Try it » Pull out each line of the records holding the string "black".

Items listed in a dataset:
----------------
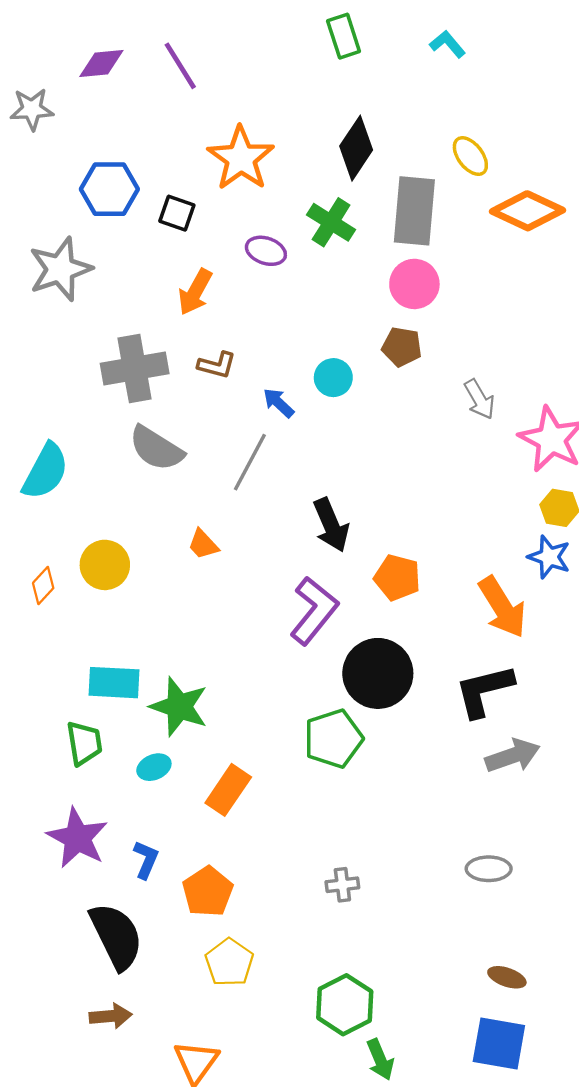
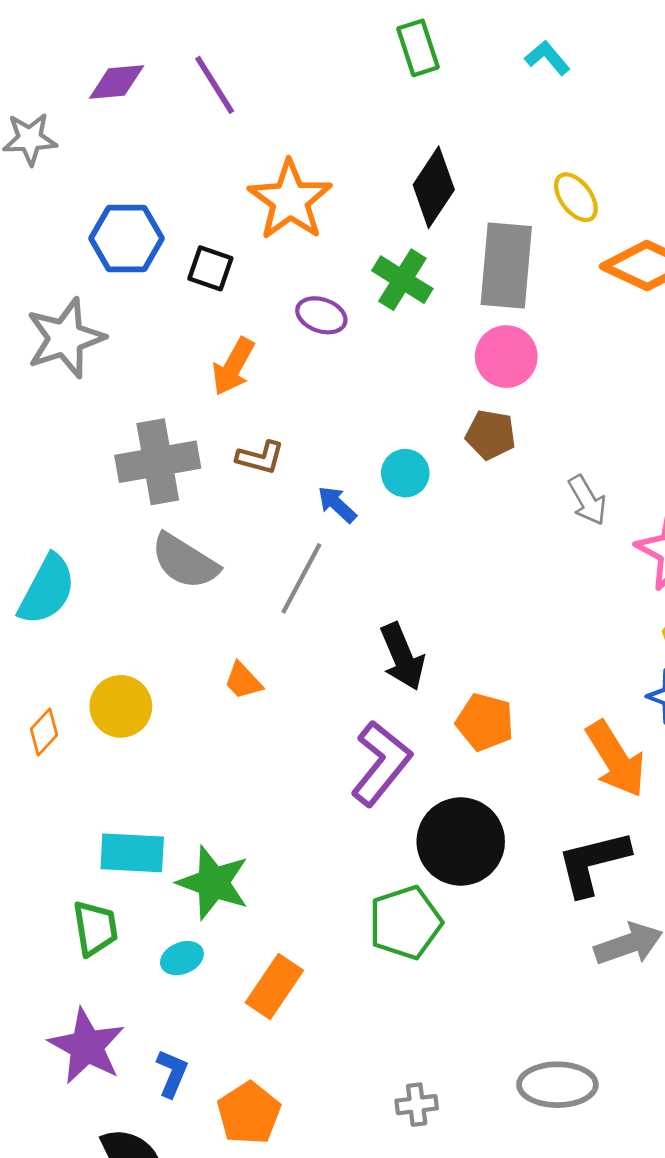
gray ellipse: (489, 869) -> (557, 1085), moved, size x1.4

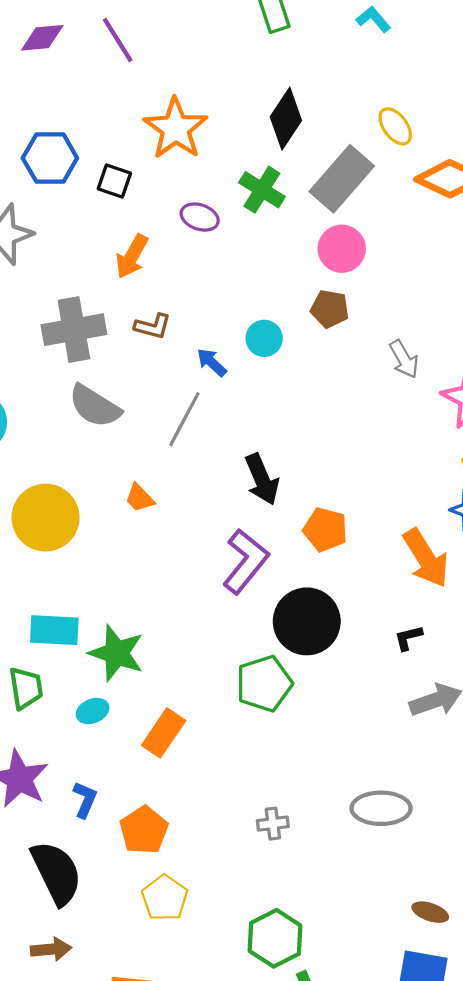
gray rectangle: (506, 266) -> (342, 179), turned 36
yellow circle: (121, 706) -> (46, 518), size x1.4
black L-shape: (593, 863) -> (408, 638), size x0.5

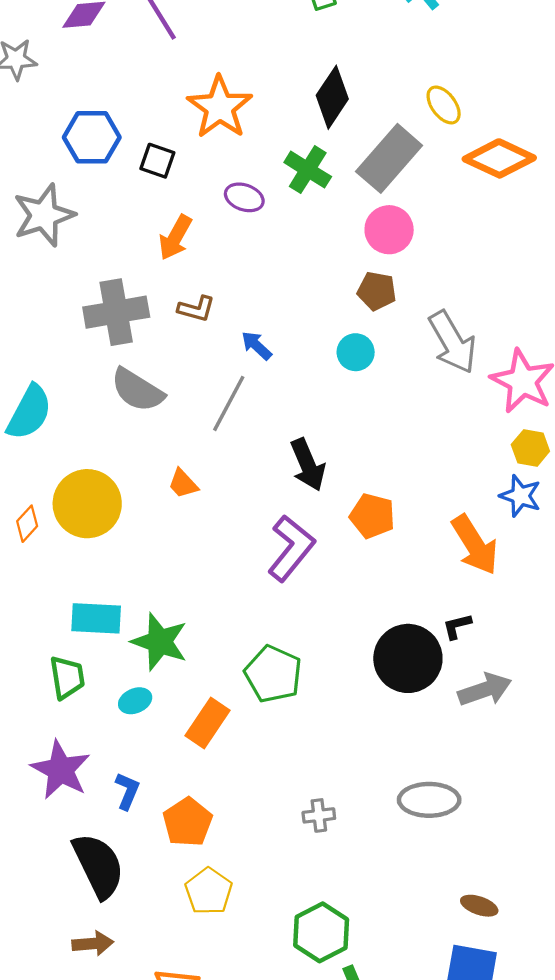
cyan circle: (264, 338) -> (356, 352), moved
gray arrow: (404, 359) -> (452, 342), size x1.6
black circle: (307, 621) -> (408, 658), moved
green pentagon: (264, 684) -> (273, 674), moved, turned -30

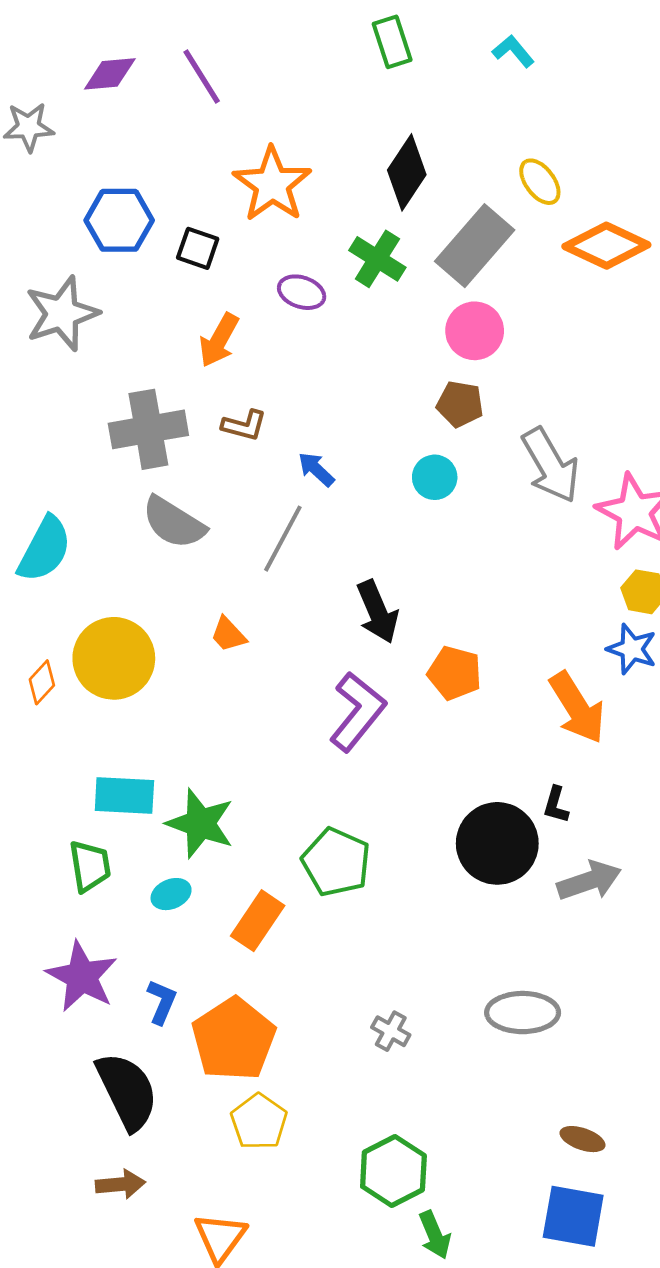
black L-shape: (457, 626) -> (556, 805), turned -60
gray cross: (319, 815) -> (391, 1031), turned 36
orange pentagon: (187, 822) -> (234, 1039), size x1.4

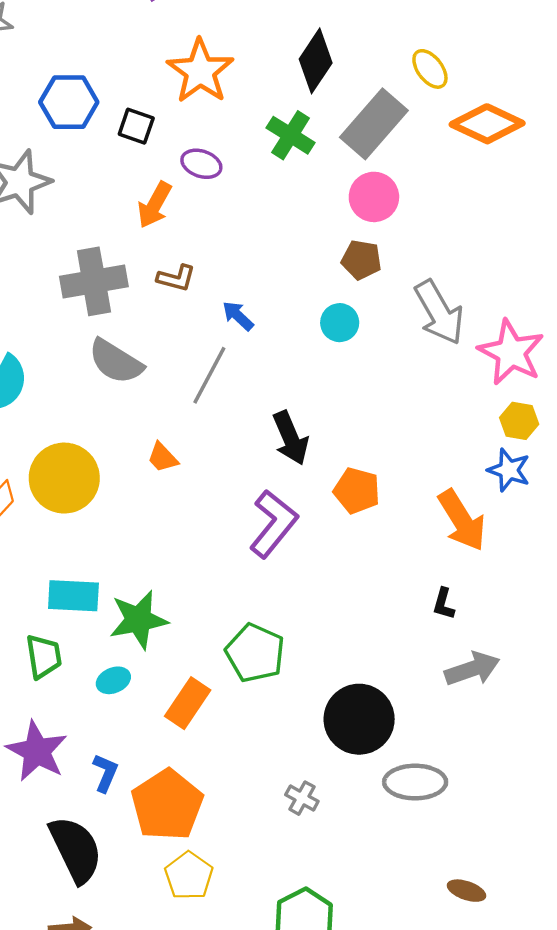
purple ellipse: (302, 292) -> (201, 164), moved
green star: (200, 823) -> (139, 620), turned -30
black circle: (497, 843) -> (359, 719), moved

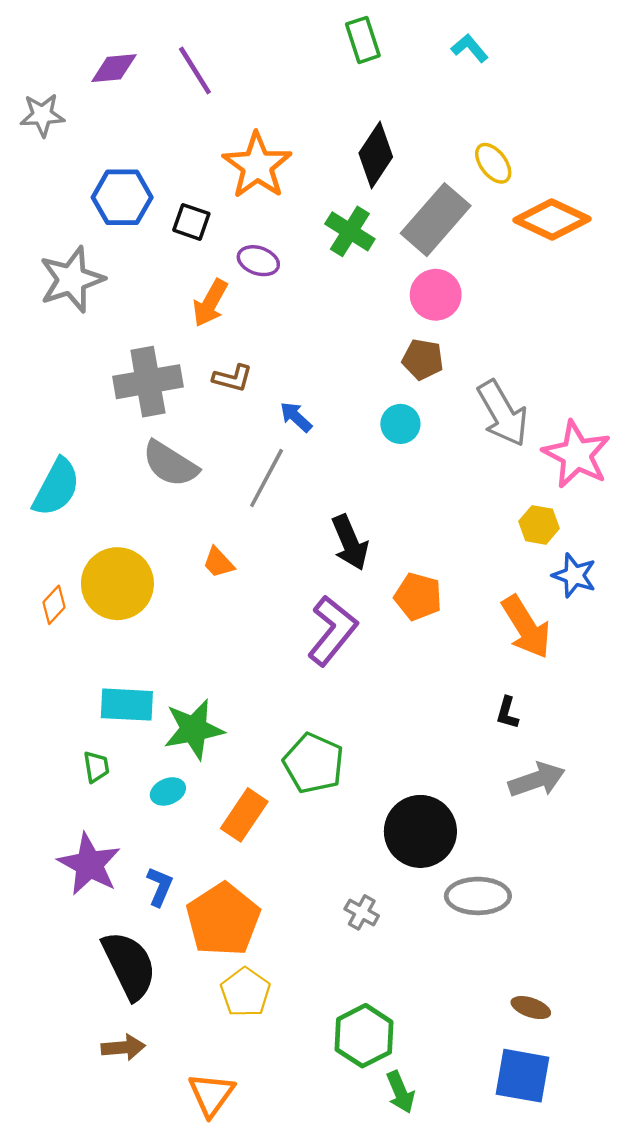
yellow hexagon: (519, 421) -> (539, 525), moved
green trapezoid: (44, 656) -> (96, 767), size x0.7

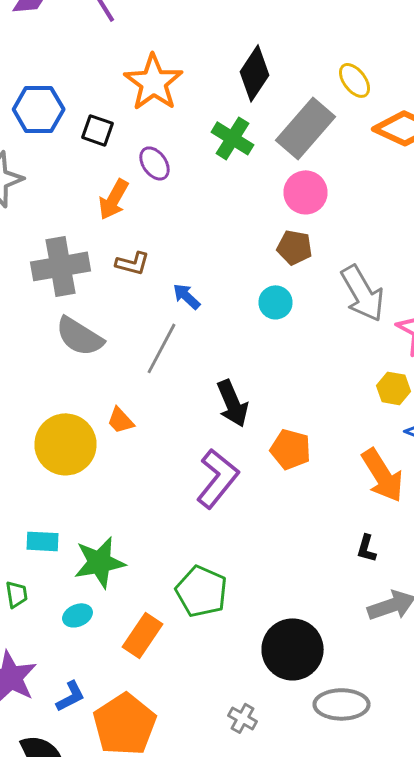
purple ellipse: (258, 261) -> (154, 163), turned 36
yellow circle: (117, 584) -> (66, 444), moved
cyan rectangle: (127, 705) -> (42, 541), size x0.7
blue L-shape: (160, 887) -> (70, 696), turned 40

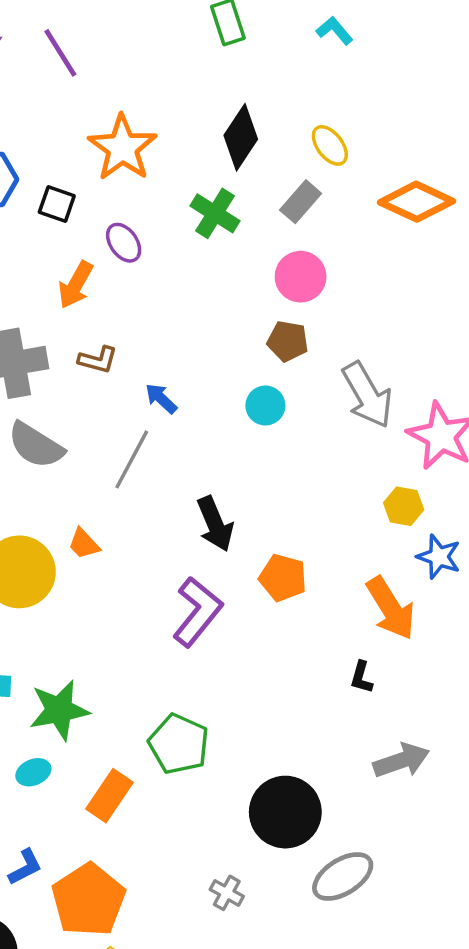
yellow ellipse: (354, 80) -> (330, 145), moved
gray rectangle: (306, 128) -> (301, 202), size x0.6
black L-shape: (366, 548) -> (361, 677), moved
gray ellipse: (342, 704) -> (343, 876), turned -32

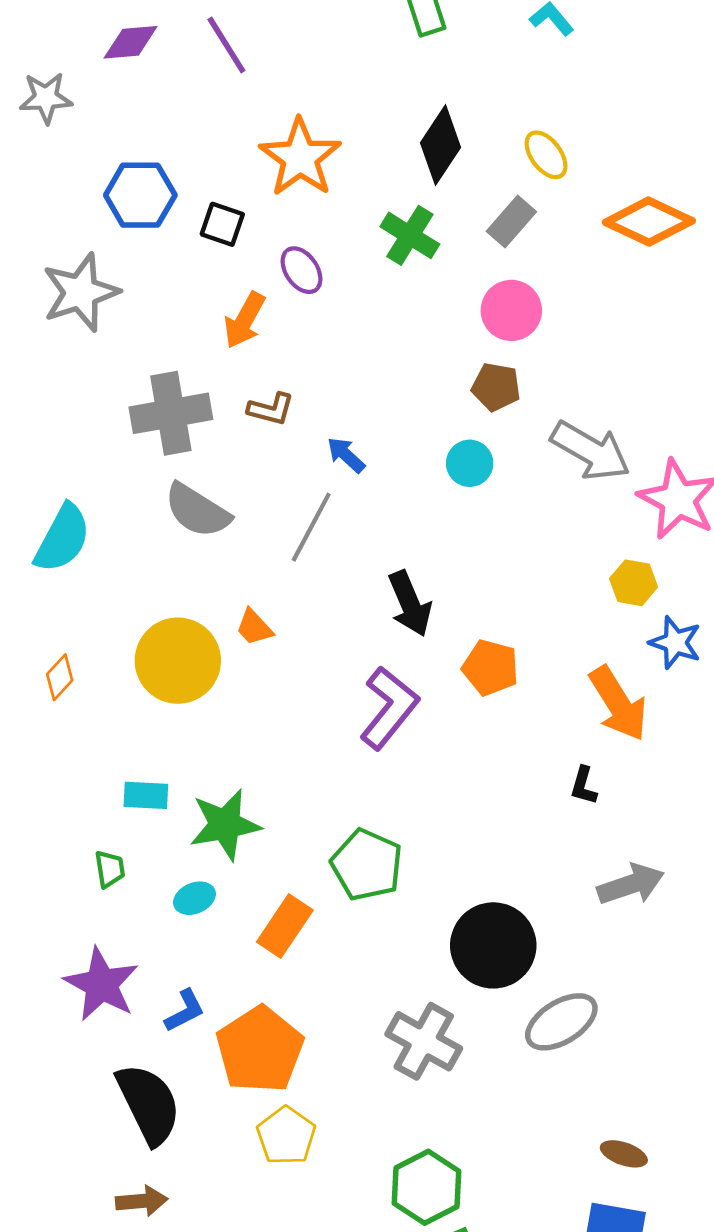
gray arrow: (367, 395) -> (591, 451), turned -30
gray cross: (227, 893) -> (424, 1041), size x1.8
----------------
Result for this task »
black L-shape: (593, 863) -> (408, 638), size x0.5
black circle: (307, 621) -> (408, 658), moved
black L-shape: (457, 626) -> (556, 805), turned -60
black circle: (497, 843) -> (359, 719), moved
black L-shape: (366, 548) -> (361, 677), moved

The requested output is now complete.